= EXERCISE =
Once you reach the line with "The spryskiwacz (szary)" below, copy each line exactly, stopping after the line with "The portfel (różowy)", and skip any pictures.

= SOURCE INFORMATION =
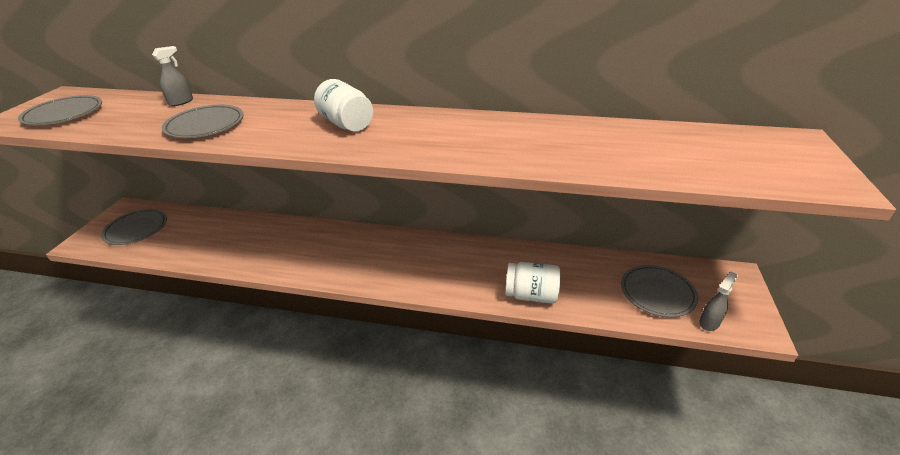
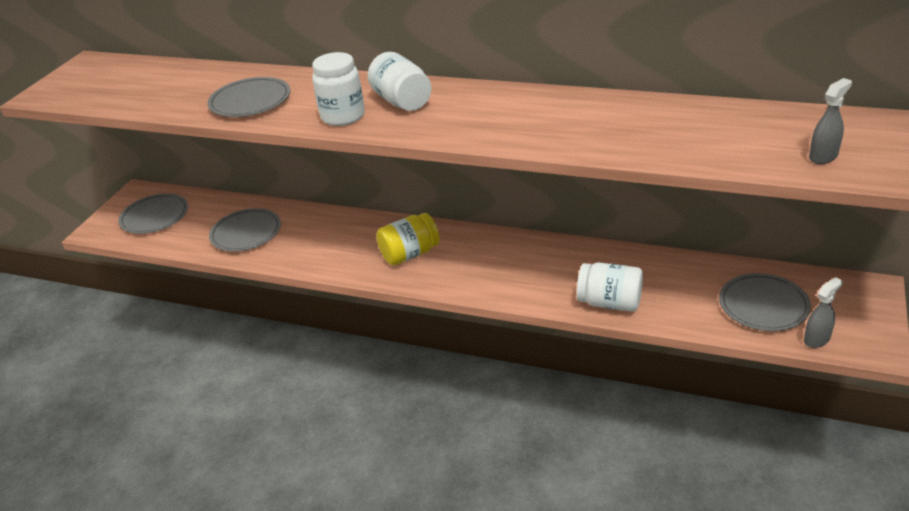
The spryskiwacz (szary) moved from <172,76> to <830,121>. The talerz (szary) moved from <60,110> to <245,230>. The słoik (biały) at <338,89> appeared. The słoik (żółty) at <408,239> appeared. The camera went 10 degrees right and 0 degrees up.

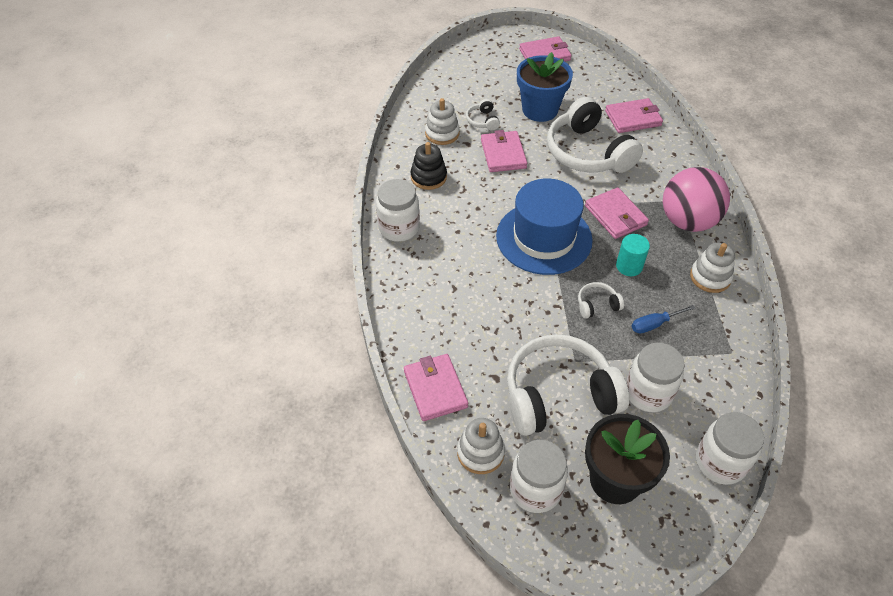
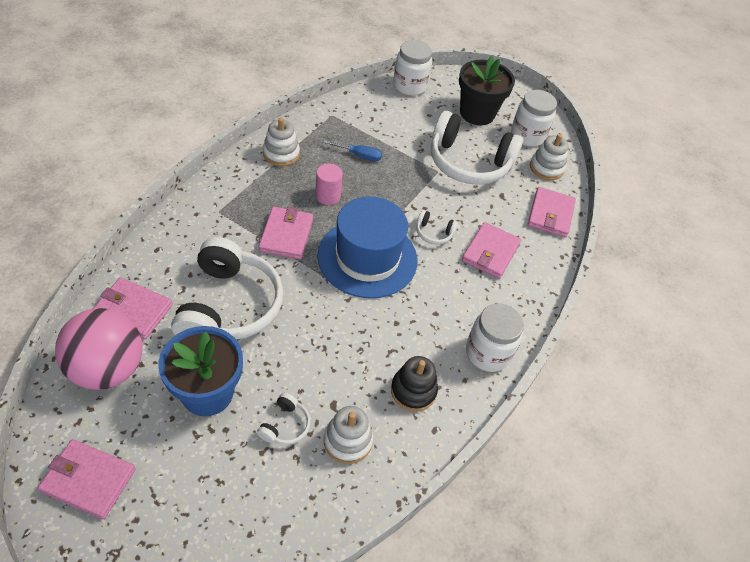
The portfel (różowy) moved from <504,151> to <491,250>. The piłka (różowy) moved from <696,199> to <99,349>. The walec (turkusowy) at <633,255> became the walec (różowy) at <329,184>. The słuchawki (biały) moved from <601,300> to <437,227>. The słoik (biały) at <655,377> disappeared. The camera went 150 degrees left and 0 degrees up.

--

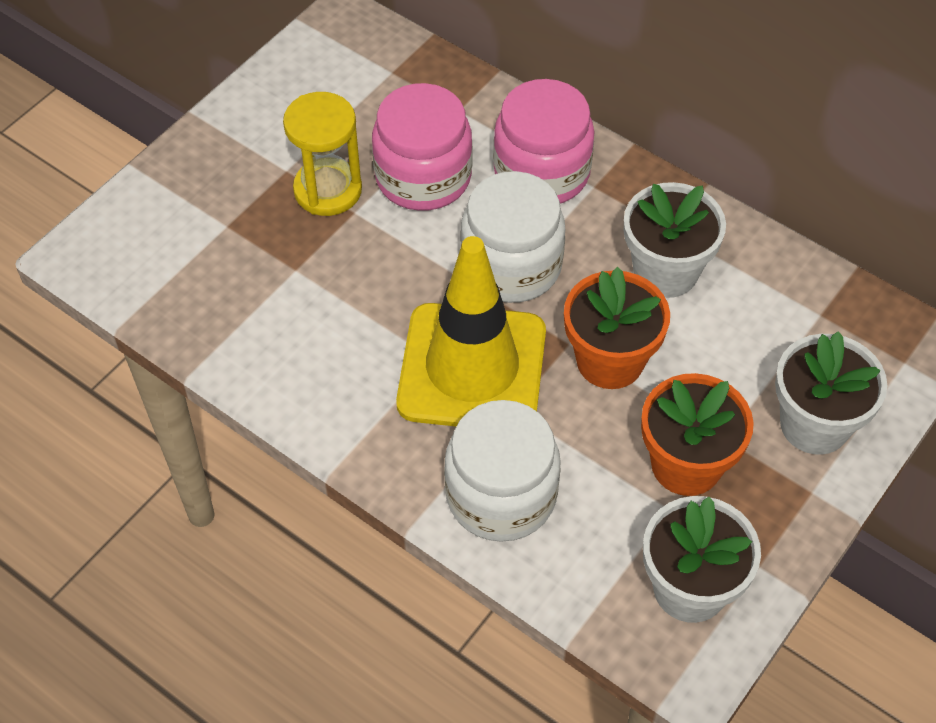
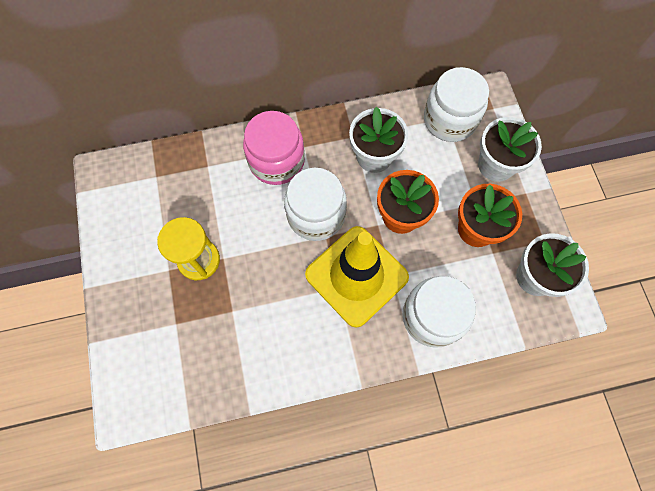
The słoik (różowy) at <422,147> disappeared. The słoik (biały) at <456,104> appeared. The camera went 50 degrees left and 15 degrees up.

= SOLUTION BELOW =
The spryskiwacz (szary) moved from <172,76> to <830,121>. The talerz (szary) moved from <60,110> to <245,230>. The słoik (biały) at <338,89> appeared. The słoik (żółty) at <408,239> appeared. The camera went 10 degrees right and 0 degrees up.

The portfel (różowy) moved from <504,151> to <491,250>. The piłka (różowy) moved from <696,199> to <99,349>. The walec (turkusowy) at <633,255> became the walec (różowy) at <329,184>. The słuchawki (biały) moved from <601,300> to <437,227>. The słoik (biały) at <655,377> disappeared. The camera went 150 degrees left and 0 degrees up.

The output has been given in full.